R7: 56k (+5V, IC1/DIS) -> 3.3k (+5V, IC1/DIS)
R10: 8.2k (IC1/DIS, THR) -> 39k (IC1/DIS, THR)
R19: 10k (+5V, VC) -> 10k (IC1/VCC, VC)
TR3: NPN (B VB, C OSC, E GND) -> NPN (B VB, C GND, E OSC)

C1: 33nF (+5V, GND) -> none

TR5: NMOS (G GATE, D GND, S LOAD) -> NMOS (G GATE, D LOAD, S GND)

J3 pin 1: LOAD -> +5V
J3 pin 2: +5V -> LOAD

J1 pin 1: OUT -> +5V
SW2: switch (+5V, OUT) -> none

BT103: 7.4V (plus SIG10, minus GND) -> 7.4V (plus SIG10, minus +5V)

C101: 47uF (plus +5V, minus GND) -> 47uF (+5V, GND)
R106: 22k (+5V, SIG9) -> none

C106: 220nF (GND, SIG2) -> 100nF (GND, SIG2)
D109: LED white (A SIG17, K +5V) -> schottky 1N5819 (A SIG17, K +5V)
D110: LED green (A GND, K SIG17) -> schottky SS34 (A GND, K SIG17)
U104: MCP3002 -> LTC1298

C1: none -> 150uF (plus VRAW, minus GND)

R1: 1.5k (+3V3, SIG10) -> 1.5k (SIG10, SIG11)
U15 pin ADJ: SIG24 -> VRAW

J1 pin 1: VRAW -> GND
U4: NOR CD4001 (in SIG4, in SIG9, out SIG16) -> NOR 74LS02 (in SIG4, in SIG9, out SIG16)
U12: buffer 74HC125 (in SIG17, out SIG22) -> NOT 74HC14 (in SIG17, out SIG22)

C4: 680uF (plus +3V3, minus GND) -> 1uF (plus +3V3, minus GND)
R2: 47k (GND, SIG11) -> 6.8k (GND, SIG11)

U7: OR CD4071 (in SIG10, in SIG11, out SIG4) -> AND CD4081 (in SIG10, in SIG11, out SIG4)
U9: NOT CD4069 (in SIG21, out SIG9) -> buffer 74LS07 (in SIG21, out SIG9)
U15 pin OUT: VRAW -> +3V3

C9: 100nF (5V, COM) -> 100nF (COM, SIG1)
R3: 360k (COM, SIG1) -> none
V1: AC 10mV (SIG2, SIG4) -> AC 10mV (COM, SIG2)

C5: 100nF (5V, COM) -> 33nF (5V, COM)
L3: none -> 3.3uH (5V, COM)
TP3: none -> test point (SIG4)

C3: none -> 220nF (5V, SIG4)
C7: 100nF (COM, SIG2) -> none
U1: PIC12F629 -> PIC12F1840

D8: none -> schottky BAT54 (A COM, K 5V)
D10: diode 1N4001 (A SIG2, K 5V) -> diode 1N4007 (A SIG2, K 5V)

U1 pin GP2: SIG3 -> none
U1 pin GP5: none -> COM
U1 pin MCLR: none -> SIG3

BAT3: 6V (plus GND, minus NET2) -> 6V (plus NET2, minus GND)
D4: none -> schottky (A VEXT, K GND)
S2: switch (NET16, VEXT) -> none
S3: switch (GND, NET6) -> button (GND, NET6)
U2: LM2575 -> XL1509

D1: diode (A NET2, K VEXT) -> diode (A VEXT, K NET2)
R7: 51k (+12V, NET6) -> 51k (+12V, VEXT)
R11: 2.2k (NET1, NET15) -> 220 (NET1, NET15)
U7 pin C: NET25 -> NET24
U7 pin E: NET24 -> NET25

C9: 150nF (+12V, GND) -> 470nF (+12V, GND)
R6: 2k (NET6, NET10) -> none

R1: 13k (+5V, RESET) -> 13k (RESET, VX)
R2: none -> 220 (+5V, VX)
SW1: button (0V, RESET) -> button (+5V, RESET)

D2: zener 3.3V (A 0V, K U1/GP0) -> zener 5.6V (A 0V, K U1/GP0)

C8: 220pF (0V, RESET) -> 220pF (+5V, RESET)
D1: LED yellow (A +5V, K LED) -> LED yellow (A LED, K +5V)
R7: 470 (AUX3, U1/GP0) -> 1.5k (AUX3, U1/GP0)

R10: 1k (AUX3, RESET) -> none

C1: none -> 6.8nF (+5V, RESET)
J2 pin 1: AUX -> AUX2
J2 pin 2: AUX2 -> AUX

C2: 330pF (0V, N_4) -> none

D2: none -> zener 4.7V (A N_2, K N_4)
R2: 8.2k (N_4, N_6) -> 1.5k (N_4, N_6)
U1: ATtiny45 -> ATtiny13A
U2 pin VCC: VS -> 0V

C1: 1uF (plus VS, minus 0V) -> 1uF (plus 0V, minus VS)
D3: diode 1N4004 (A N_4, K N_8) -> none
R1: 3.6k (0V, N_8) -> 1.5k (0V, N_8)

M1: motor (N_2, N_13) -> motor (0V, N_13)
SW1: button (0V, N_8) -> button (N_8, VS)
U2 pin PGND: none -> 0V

########

▶ _What you are asked to do_
Present each line from the listing that holds the string "button".

▶ _Problem solution_
S3: switch (GND, NET6) -> button (GND, NET6)
SW1: button (0V, RESET) -> button (+5V, RESET)
SW1: button (0V, N_8) -> button (N_8, VS)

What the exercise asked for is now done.